#### [Excerpted data]
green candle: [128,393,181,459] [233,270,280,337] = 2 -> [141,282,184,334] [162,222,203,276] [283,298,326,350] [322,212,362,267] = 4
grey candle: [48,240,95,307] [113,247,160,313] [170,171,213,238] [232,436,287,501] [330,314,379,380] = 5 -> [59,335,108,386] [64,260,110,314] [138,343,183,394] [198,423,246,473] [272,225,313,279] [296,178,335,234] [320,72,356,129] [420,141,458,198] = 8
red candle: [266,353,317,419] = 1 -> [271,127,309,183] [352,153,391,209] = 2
---
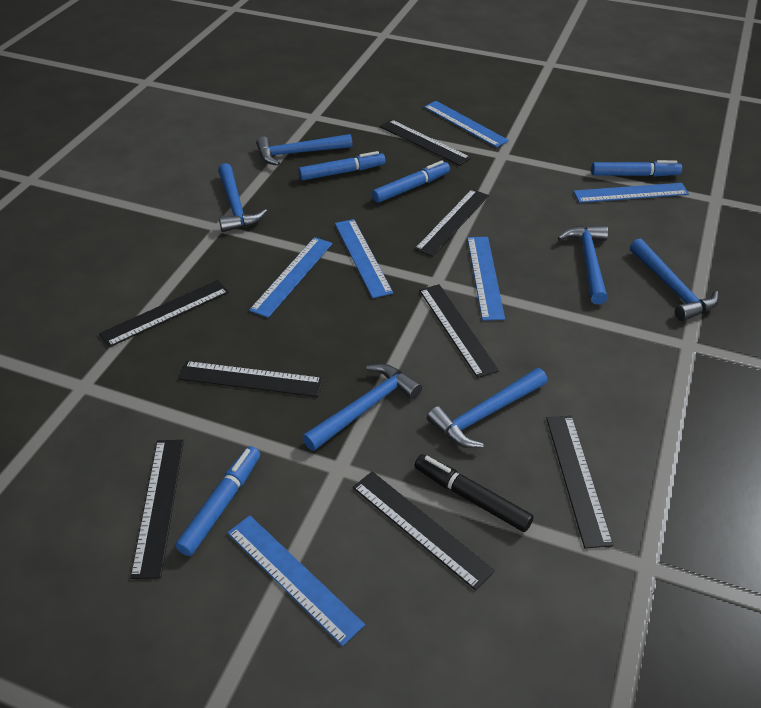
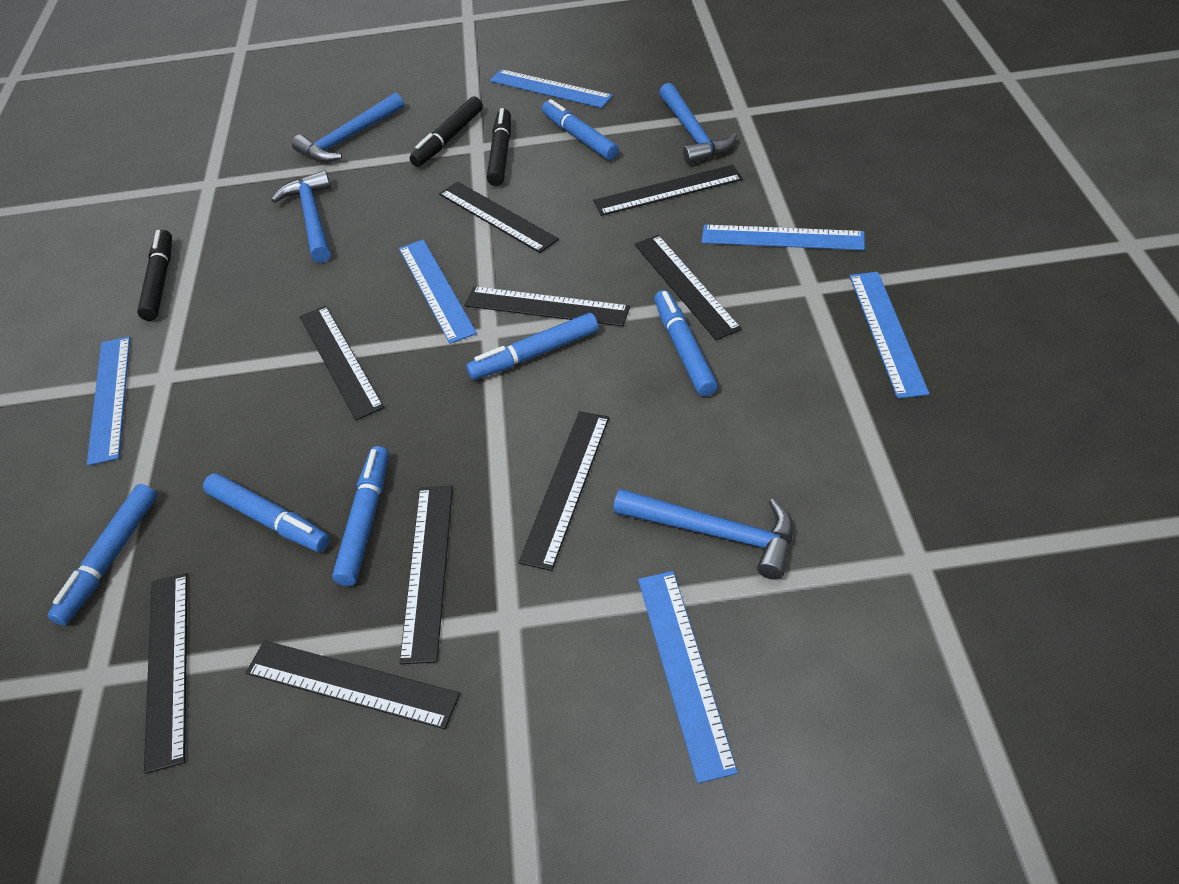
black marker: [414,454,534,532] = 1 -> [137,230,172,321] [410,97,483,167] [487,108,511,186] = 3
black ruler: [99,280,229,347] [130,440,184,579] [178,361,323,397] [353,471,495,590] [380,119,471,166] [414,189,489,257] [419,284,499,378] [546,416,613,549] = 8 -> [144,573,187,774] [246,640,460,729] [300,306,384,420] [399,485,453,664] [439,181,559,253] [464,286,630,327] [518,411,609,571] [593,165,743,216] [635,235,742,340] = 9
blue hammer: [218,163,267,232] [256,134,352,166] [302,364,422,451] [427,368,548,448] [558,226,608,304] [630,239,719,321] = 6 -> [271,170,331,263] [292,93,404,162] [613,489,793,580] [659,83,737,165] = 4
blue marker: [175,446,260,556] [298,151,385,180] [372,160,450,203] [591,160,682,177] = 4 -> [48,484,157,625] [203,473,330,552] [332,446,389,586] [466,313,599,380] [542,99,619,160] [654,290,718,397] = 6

#### [Directive]
Look through the material above and print exactly the lines from the one containing "black marker: [414,454,534,532]" to the one containing "black ruler: [99,280,229,347]", both included, and nothing more.

#### [Solution to this exercise]
black marker: [414,454,534,532] = 1 -> [137,230,172,321] [410,97,483,167] [487,108,511,186] = 3
black ruler: [99,280,229,347] [130,440,184,579] [178,361,323,397] [353,471,495,590] [380,119,471,166] [414,189,489,257] [419,284,499,378] [546,416,613,549] = 8 -> [144,573,187,774] [246,640,460,729] [300,306,384,420] [399,485,453,664] [439,181,559,253] [464,286,630,327] [518,411,609,571] [593,165,743,216] [635,235,742,340] = 9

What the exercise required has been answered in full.